BEGIN Data under study

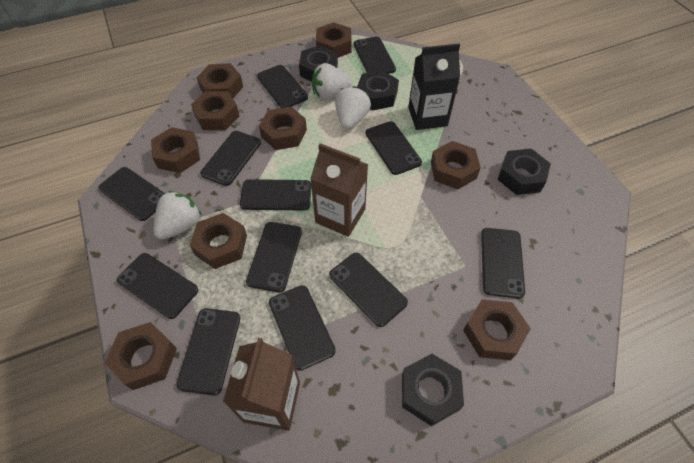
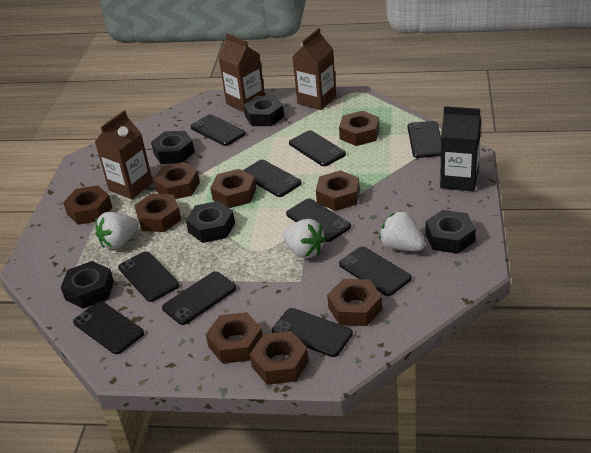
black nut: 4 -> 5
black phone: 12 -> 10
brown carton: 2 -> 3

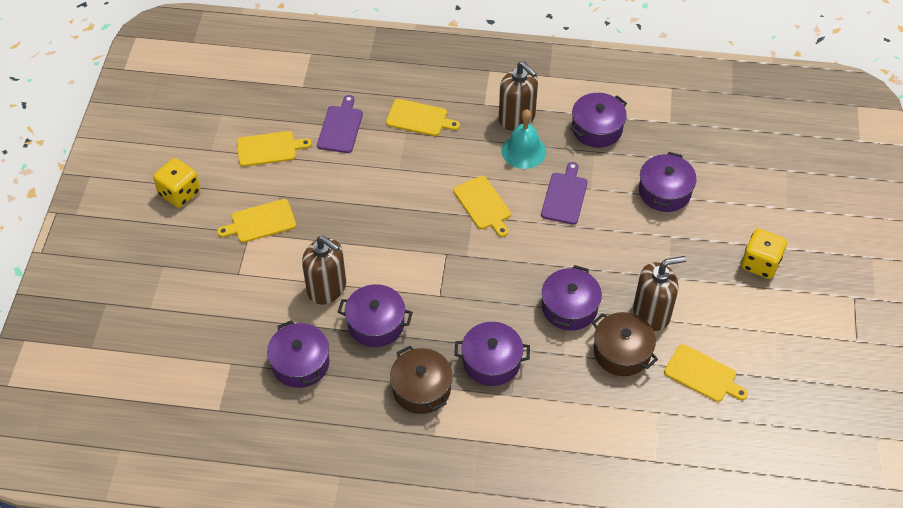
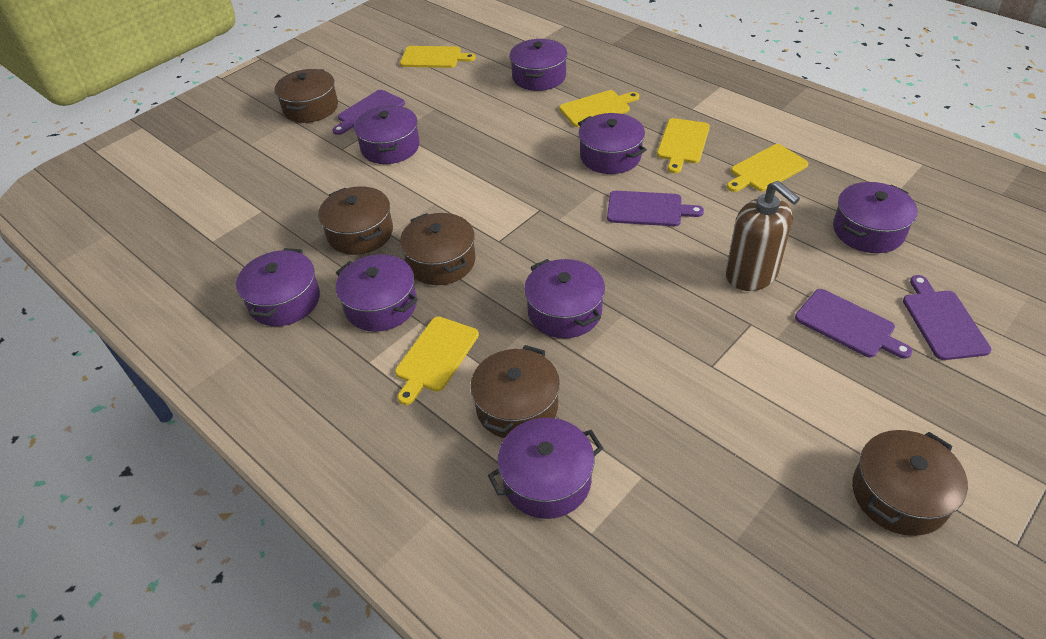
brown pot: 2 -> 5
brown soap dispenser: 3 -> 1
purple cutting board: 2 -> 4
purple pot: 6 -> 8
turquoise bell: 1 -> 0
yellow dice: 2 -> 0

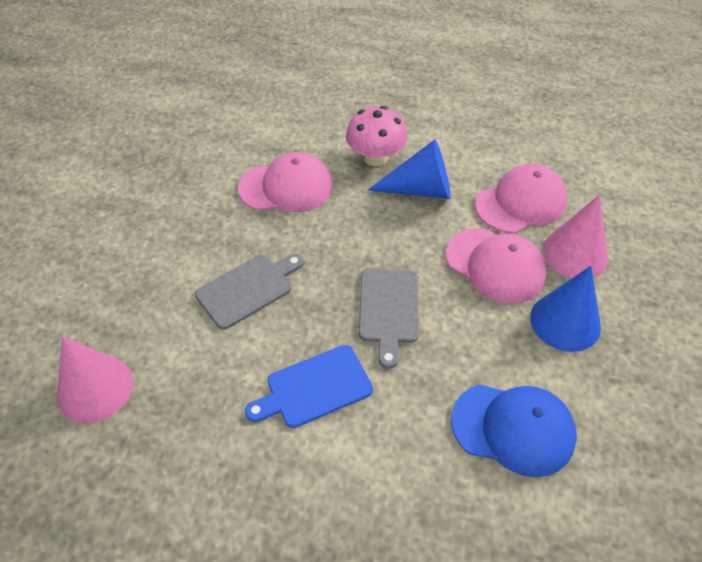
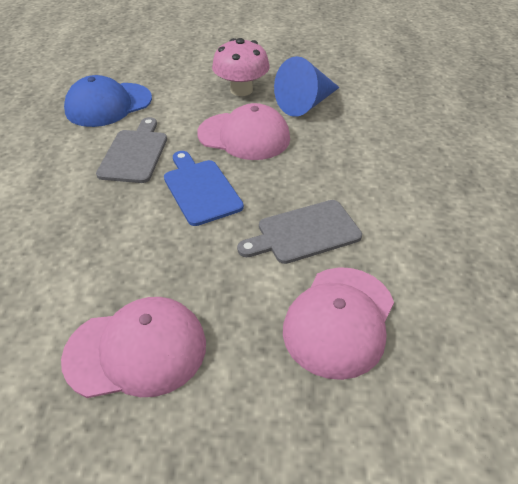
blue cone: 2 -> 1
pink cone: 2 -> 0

END Data under study
BEGIN Data under study

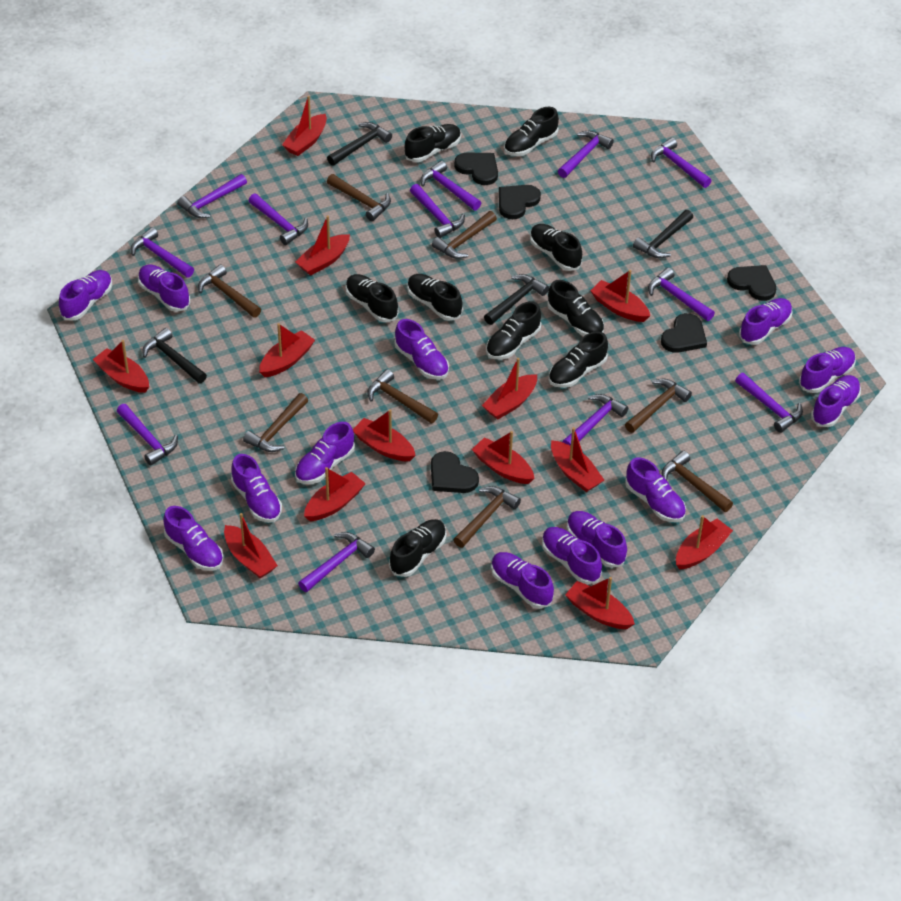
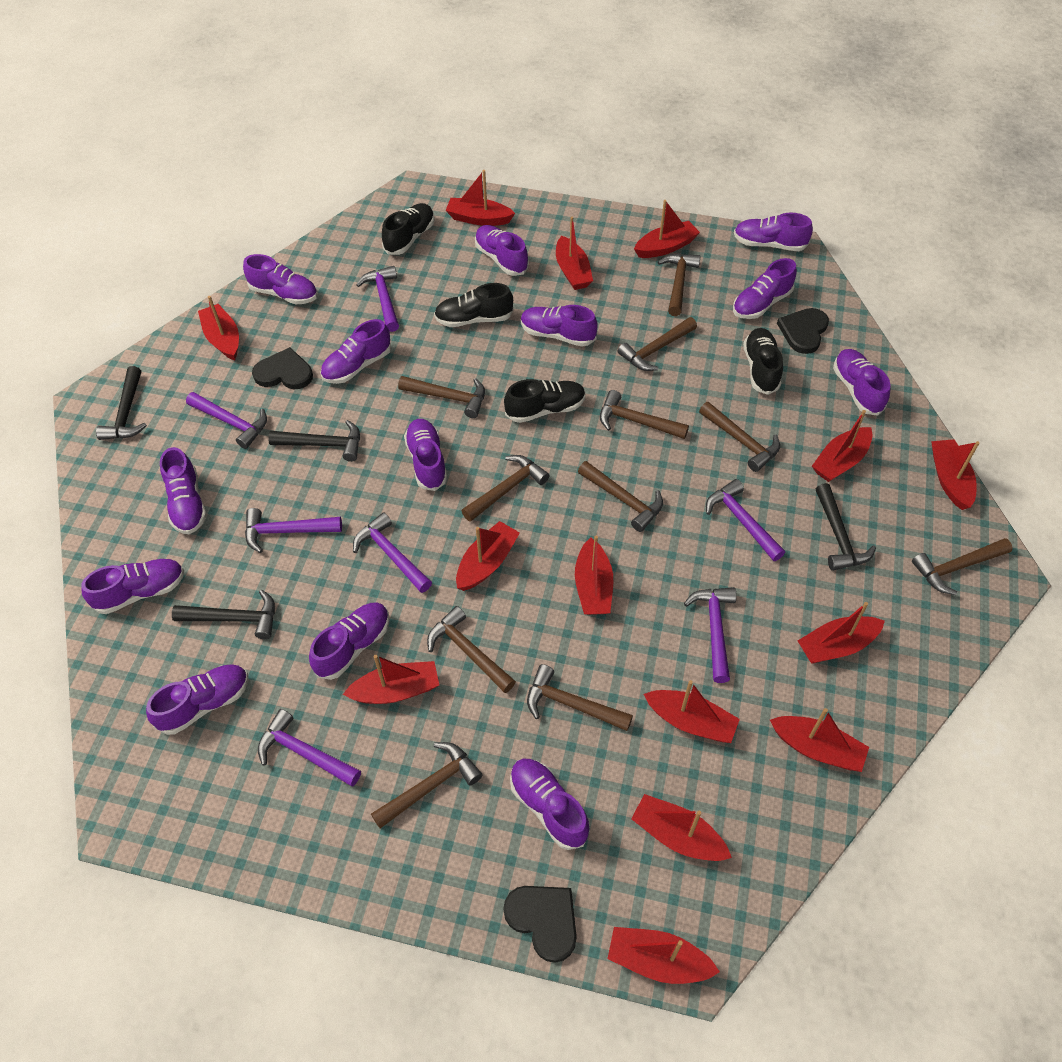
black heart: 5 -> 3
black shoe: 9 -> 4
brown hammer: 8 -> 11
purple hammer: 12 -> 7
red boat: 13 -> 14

END Data under study

• **Exercise aim**
Your answer must be the exact lines from the records above, from the one containing "purple pot: 6 -> 8" through the one containing "pink cone: 2 -> 0", both included, with every picture left out.

• **Finished task**
purple pot: 6 -> 8
turquoise bell: 1 -> 0
yellow dice: 2 -> 0

blue cone: 2 -> 1
pink cone: 2 -> 0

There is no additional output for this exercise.